=== EXERCISE DATA ===
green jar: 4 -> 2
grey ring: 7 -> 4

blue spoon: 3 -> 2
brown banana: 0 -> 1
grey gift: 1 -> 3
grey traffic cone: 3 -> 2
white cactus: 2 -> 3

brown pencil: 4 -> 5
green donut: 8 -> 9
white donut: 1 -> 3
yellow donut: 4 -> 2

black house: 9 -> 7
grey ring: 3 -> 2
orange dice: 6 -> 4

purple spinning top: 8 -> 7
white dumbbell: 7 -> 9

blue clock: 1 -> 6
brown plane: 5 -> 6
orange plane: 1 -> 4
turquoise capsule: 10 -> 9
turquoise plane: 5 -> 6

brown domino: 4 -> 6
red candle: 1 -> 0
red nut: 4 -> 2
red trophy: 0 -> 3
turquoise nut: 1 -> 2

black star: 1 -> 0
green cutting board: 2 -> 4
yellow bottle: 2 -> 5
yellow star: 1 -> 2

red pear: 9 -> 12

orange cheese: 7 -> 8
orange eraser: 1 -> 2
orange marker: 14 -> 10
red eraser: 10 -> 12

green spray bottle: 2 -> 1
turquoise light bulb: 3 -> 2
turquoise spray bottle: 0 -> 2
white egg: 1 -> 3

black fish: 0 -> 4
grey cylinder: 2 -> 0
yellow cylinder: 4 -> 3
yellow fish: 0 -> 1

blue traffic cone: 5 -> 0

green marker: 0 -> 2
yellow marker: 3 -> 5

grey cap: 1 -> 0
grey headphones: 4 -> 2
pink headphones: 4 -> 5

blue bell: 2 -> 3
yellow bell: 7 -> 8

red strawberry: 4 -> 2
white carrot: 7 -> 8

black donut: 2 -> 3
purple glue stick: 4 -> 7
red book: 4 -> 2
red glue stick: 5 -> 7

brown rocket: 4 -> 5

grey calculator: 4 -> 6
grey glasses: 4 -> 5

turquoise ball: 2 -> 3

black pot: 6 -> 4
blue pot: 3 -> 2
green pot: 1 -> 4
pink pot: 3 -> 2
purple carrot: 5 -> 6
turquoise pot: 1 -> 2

=== WORK ITEM ===
Please give back exactly the lines of this listing beginning at the line with "orange dice: 6 -> 4" and ending with the line with "turquoise light bulb: 3 -> 2", both included, and nothing else.

=== PROBLEM SOLUTION ===
orange dice: 6 -> 4

purple spinning top: 8 -> 7
white dumbbell: 7 -> 9

blue clock: 1 -> 6
brown plane: 5 -> 6
orange plane: 1 -> 4
turquoise capsule: 10 -> 9
turquoise plane: 5 -> 6

brown domino: 4 -> 6
red candle: 1 -> 0
red nut: 4 -> 2
red trophy: 0 -> 3
turquoise nut: 1 -> 2

black star: 1 -> 0
green cutting board: 2 -> 4
yellow bottle: 2 -> 5
yellow star: 1 -> 2

red pear: 9 -> 12

orange cheese: 7 -> 8
orange eraser: 1 -> 2
orange marker: 14 -> 10
red eraser: 10 -> 12

green spray bottle: 2 -> 1
turquoise light bulb: 3 -> 2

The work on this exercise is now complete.